Object tracking records:

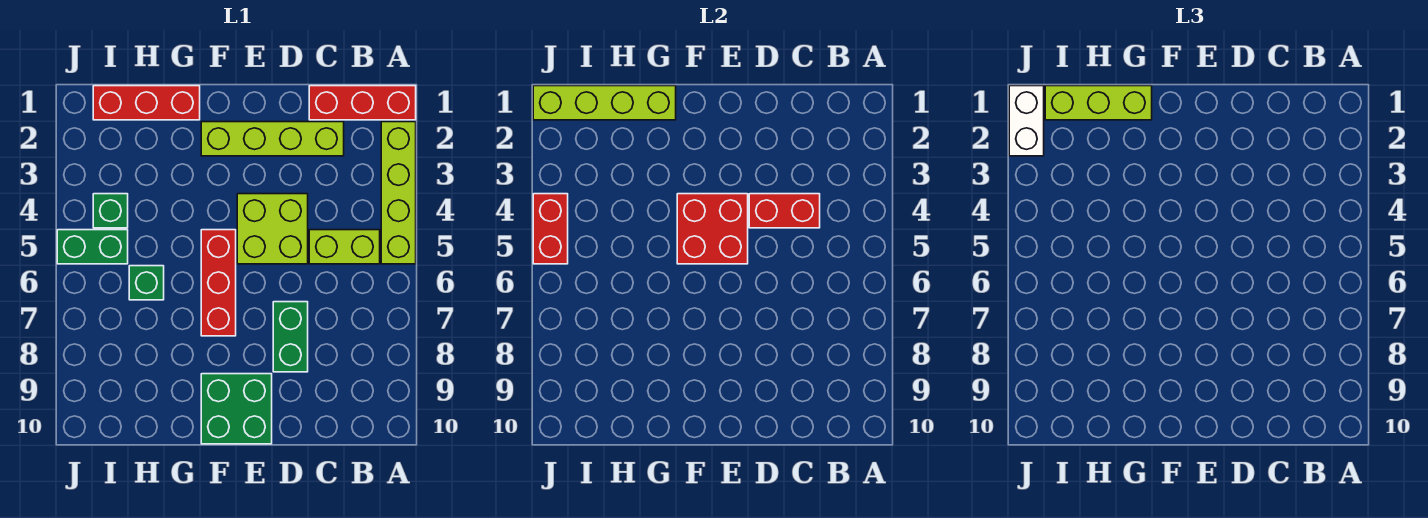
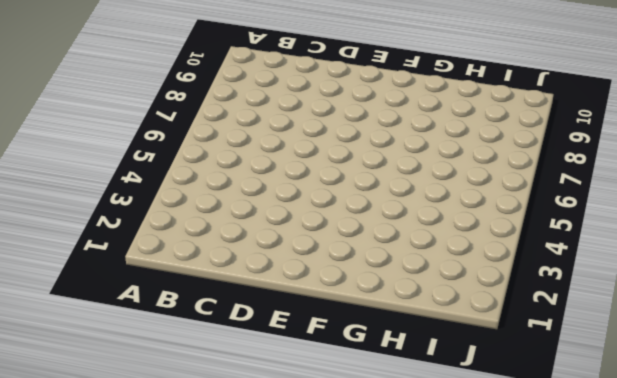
none -> red brick A1:C1 level 1
none -> lime brick A2:A5 level 1
none -> lime brick B5:C5 level 1

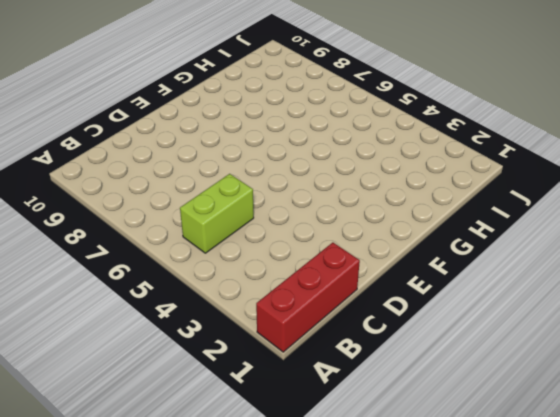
none -> lime brick A2:A5 level 1
none -> lime brick C2:F2 level 1
none -> lime brick D4:E5 level 1

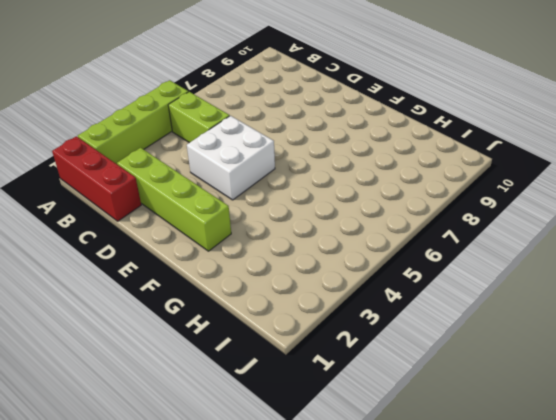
white brick D4:E5 level 1 -> lime brick D4:E5 level 1
none -> green brick D7:D8 level 1
none -> green brick E9:F10 level 1
none -> red brick F5:F7 level 1

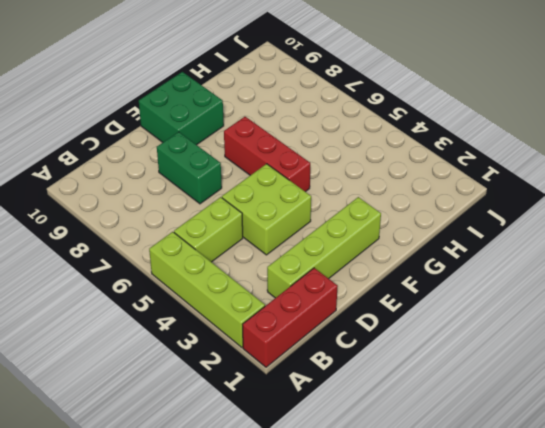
none -> red brick G1:I1 level 1
none -> green brick H6 level 1
none -> green brick I4 level 1

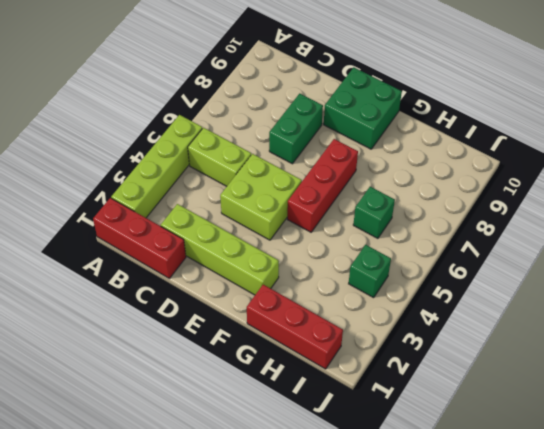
none -> green brick I5:J5 level 1
none -> red brick C4:D4 level 2
none -> red brick E4:F5 level 2

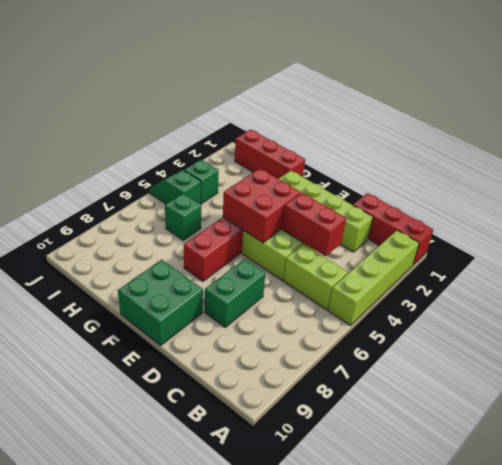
green slope I5:J5 level 1 top I -> green brick I5:J5 level 1
none -> lime brick G1:J1 level 2
none -> red brick J4:J5 level 2
none -> lime brick G1:I1 level 3

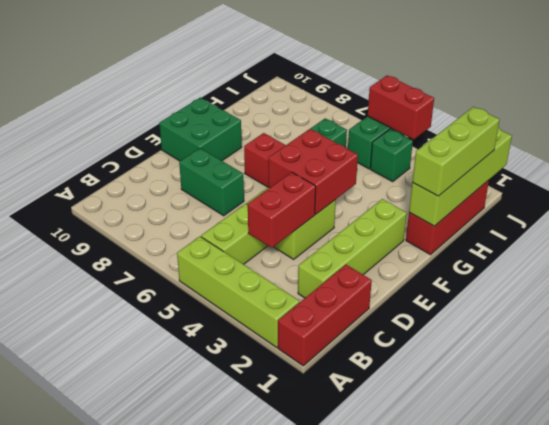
none -> white brick J1:J2 level 3

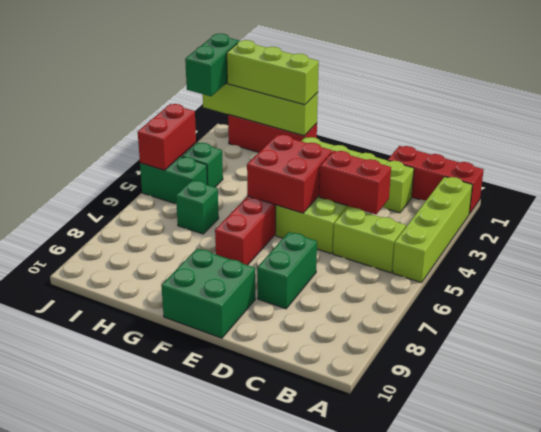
green brick J1:J2 level 3 -> white brick J1:J2 level 3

Work to complete:
Leaving every picture out, output the data exactly as it stands.

Solution:
none -> red brick A1:C1 level 1
none -> lime brick A2:A5 level 1
none -> lime brick B5:C5 level 1

none -> lime brick A2:A5 level 1
none -> lime brick C2:F2 level 1
none -> lime brick D4:E5 level 1

white brick D4:E5 level 1 -> lime brick D4:E5 level 1
none -> green brick D7:D8 level 1
none -> green brick E9:F10 level 1
none -> red brick F5:F7 level 1

none -> red brick G1:I1 level 1
none -> green brick H6 level 1
none -> green brick I4 level 1

none -> green brick I5:J5 level 1
none -> red brick C4:D4 level 2
none -> red brick E4:F5 level 2

green slope I5:J5 level 1 top I -> green brick I5:J5 level 1
none -> lime brick G1:J1 level 2
none -> red brick J4:J5 level 2
none -> lime brick G1:I1 level 3

none -> white brick J1:J2 level 3

green brick J1:J2 level 3 -> white brick J1:J2 level 3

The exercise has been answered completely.